■ **EXERCISE GOAL**: For each line of the data below that holds "spoon", copy the line.

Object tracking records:
++++++
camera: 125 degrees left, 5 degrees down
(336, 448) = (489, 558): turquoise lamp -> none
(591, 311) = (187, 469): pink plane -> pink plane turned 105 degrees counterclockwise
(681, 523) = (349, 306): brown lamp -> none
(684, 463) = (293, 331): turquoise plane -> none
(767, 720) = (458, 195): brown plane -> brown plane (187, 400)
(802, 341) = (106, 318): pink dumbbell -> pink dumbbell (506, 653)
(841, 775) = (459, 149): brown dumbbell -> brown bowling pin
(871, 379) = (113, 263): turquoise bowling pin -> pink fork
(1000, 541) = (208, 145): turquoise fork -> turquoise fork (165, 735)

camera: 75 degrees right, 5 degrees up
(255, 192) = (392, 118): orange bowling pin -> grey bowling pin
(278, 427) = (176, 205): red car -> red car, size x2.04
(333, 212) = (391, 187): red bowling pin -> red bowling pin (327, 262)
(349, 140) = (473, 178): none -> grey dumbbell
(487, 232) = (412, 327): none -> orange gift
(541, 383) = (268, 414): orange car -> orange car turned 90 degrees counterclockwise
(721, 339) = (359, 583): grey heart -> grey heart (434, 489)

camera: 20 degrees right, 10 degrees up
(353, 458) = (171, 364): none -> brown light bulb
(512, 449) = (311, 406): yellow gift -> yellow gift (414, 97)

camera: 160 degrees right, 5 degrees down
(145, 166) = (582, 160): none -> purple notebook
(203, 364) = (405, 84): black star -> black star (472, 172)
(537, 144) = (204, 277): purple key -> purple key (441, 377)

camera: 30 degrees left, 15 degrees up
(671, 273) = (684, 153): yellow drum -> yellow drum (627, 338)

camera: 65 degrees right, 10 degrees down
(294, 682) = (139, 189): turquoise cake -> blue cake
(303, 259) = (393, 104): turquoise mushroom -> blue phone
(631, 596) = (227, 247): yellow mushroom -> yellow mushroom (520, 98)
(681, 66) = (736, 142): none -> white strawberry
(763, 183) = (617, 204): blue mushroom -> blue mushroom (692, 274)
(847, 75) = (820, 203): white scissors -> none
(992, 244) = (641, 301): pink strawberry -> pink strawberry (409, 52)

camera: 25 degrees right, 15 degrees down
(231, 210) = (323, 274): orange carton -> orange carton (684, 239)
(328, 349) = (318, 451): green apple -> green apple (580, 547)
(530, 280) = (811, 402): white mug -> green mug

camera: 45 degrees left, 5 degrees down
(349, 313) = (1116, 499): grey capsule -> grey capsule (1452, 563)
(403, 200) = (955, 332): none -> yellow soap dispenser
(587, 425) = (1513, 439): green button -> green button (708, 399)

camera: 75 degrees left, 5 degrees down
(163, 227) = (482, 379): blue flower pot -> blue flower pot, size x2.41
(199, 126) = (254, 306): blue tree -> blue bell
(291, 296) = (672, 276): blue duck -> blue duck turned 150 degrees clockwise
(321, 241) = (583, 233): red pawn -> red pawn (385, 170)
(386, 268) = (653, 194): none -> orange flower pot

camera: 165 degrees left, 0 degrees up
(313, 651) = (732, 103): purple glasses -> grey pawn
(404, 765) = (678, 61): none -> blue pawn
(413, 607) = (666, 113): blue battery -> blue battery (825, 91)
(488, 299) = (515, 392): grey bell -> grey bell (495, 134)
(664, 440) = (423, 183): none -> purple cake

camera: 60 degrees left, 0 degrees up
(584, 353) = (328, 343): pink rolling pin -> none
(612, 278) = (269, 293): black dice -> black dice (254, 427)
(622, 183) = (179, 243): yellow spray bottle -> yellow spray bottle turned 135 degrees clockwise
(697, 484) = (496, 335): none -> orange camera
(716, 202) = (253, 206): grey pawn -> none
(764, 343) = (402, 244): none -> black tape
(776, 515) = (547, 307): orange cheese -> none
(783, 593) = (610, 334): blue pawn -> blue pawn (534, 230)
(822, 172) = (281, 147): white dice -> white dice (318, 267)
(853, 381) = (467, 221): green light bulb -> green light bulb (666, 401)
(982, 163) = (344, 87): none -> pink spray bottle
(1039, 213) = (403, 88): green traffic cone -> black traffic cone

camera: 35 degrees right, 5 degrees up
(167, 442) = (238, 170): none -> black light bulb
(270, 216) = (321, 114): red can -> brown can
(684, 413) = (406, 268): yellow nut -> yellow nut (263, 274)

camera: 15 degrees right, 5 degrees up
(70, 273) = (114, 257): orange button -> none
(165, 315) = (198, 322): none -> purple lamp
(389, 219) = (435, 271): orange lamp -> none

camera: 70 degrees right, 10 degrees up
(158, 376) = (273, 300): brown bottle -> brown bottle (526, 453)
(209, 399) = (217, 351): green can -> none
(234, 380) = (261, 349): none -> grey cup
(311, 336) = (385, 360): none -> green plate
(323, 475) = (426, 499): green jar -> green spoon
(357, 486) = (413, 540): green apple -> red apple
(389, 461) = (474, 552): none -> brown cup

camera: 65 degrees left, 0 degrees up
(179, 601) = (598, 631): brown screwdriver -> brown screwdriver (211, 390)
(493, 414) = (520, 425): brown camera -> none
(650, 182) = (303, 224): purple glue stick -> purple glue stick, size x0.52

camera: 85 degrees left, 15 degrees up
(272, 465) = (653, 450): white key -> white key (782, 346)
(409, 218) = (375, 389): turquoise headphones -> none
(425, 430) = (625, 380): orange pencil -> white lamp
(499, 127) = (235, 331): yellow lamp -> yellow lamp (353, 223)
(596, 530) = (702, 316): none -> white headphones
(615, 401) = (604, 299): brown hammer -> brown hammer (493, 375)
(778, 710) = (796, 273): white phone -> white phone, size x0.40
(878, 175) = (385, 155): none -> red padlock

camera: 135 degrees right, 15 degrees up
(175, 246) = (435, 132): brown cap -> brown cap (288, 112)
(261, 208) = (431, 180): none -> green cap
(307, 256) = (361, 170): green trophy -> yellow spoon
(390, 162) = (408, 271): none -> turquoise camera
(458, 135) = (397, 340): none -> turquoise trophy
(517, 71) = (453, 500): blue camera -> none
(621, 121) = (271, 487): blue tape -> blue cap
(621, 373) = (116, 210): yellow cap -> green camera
++++++
■ **SOLUTION TO THE PROBLEM**:
(323, 475) = (426, 499): green jar -> green spoon
(307, 256) = (361, 170): green trophy -> yellow spoon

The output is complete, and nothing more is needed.